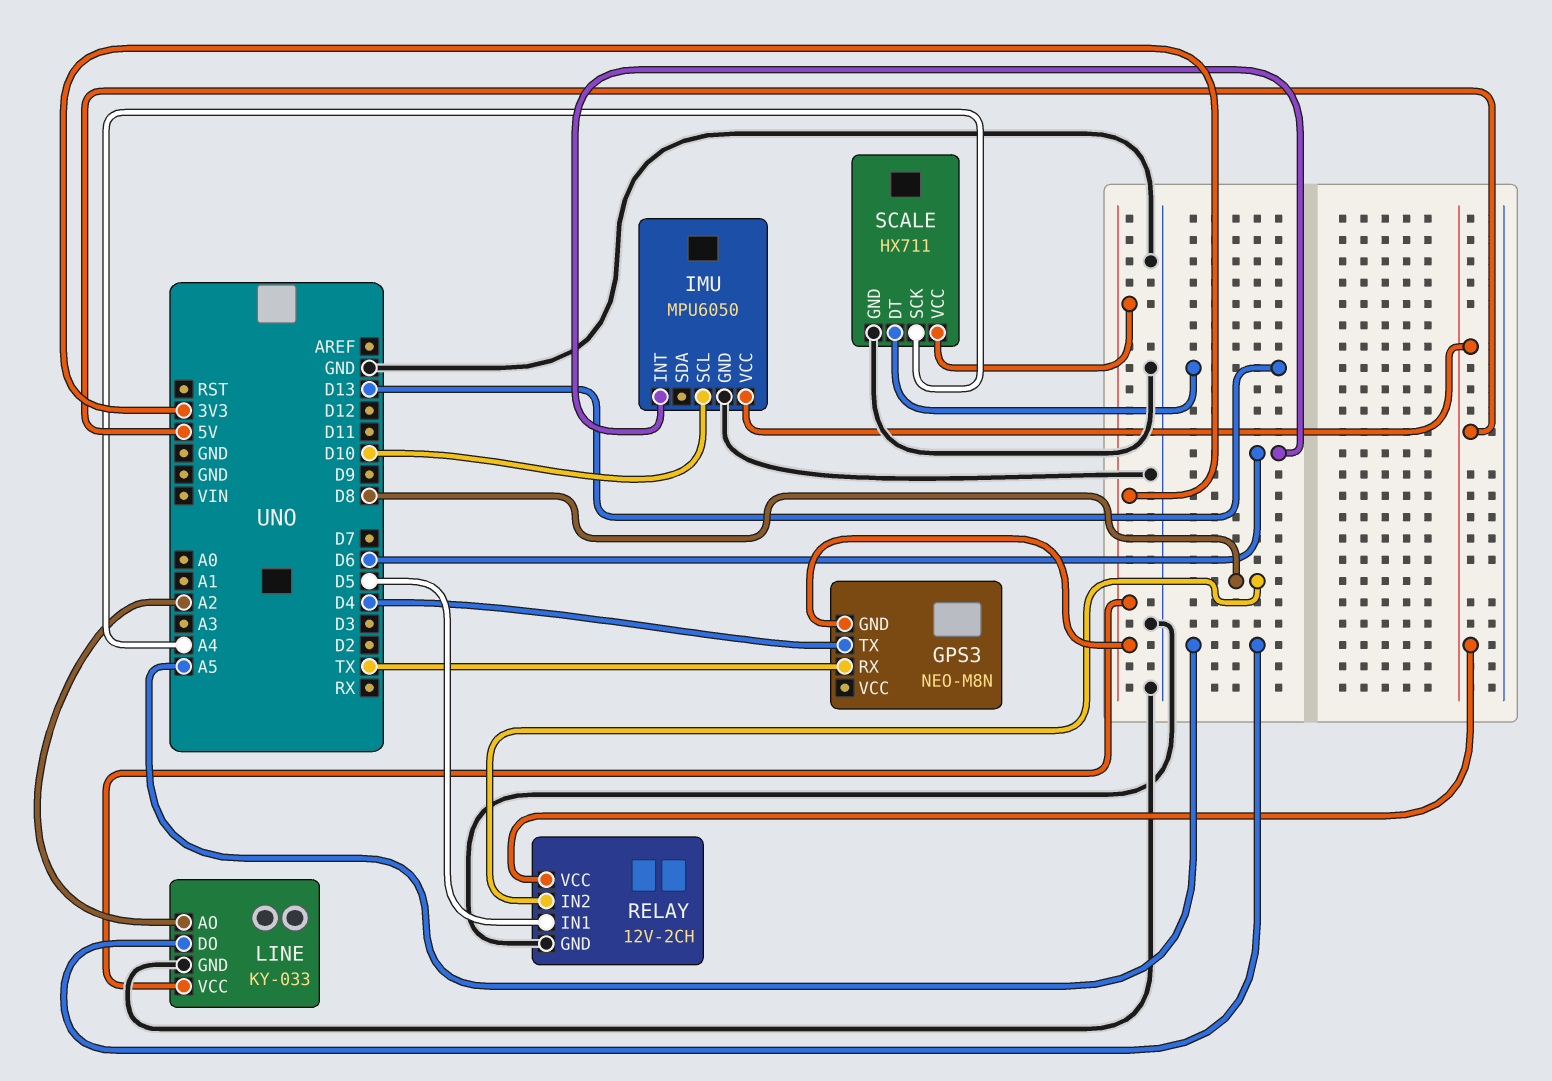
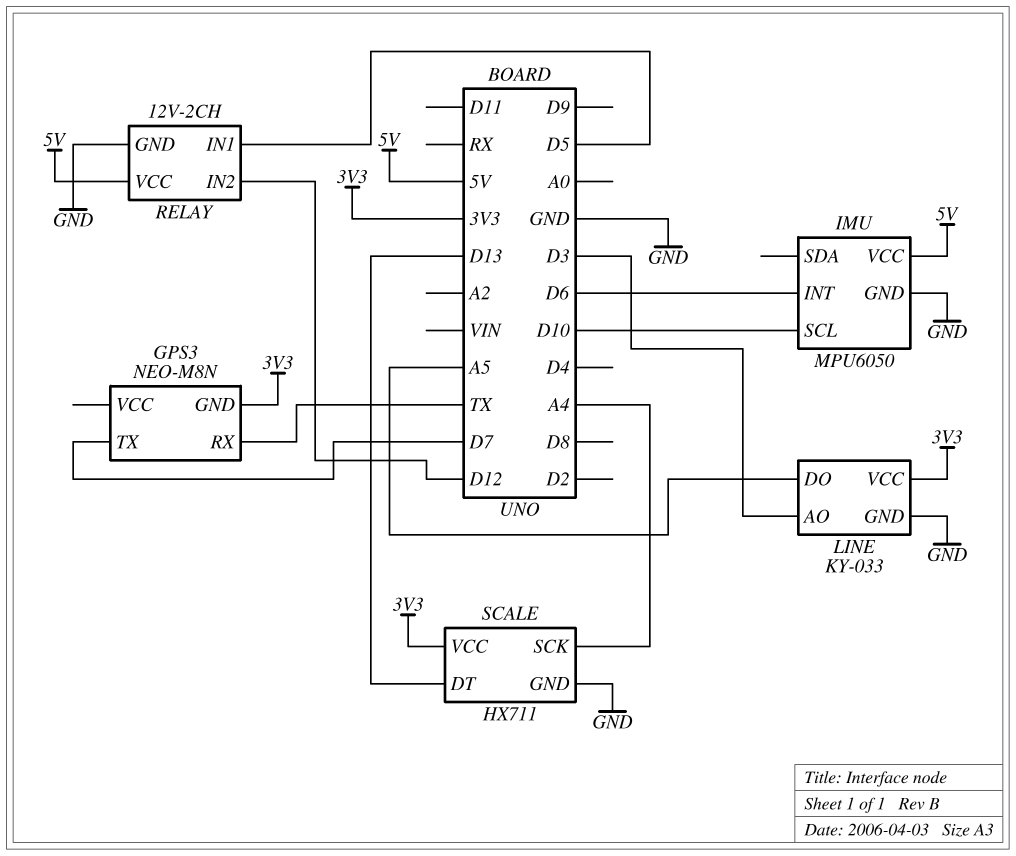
GPS3 pin TX: D4 -> D7
LINE pin AO: A2 -> D3
RELAY pin IN2: D8 -> D12

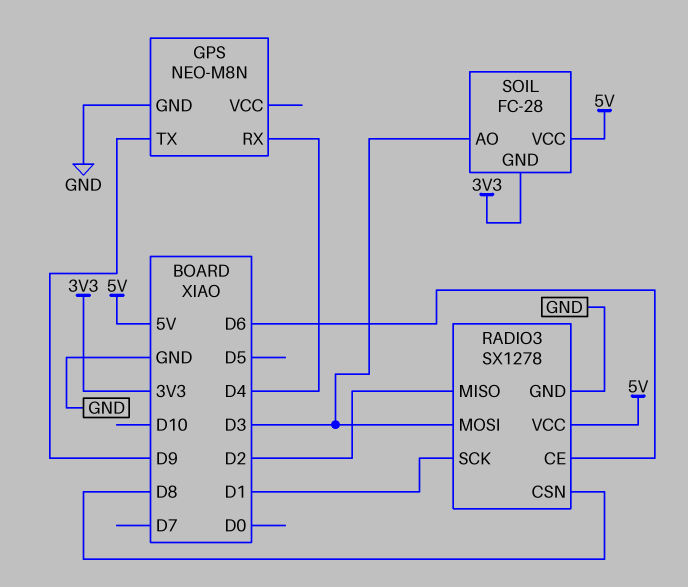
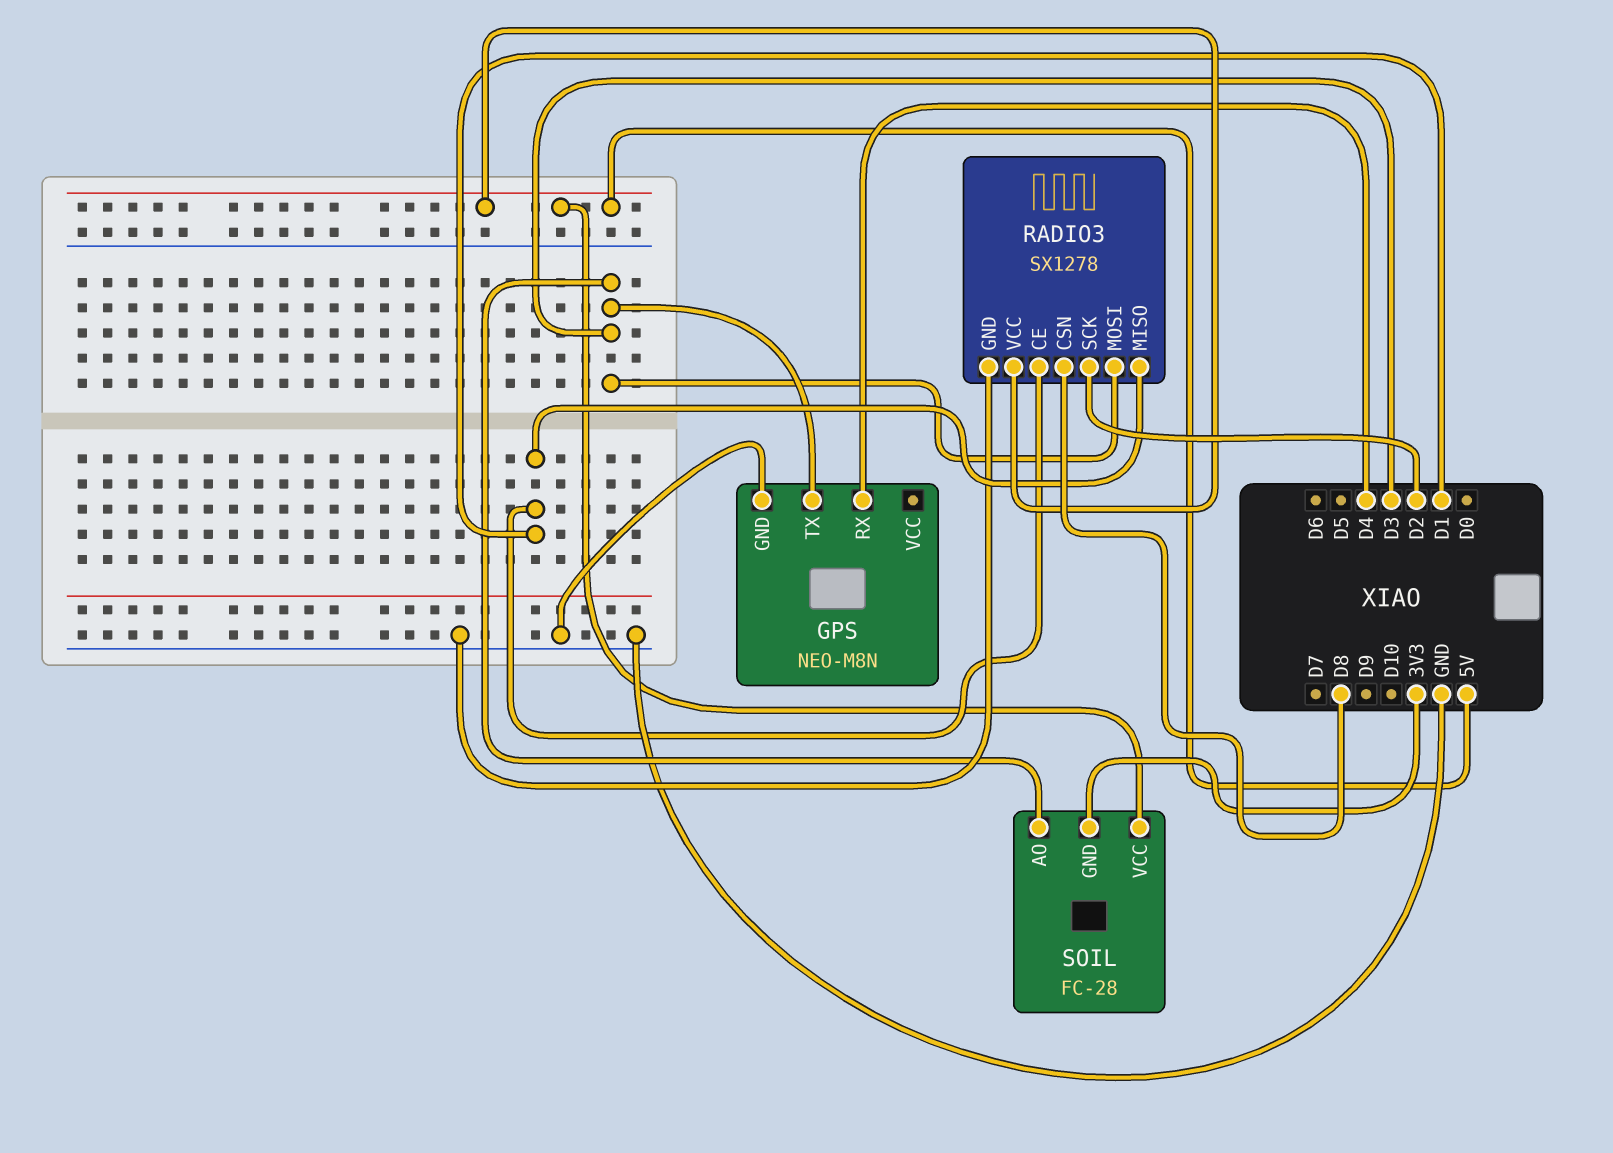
GPS pin TX: D9 -> D3
RADIO3 pin CE: D6 -> D1
RADIO3 pin MISO: D2 -> D1
RADIO3 pin SCK: D1 -> D2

• **ACTIVITY**:
Copy the full listing above exactly, apart from the pictures.

• **TASK SOLUTION**:
GPS3 pin TX: D4 -> D7
LINE pin AO: A2 -> D3
RELAY pin IN2: D8 -> D12

GPS pin TX: D9 -> D3
RADIO3 pin CE: D6 -> D1
RADIO3 pin MISO: D2 -> D1
RADIO3 pin SCK: D1 -> D2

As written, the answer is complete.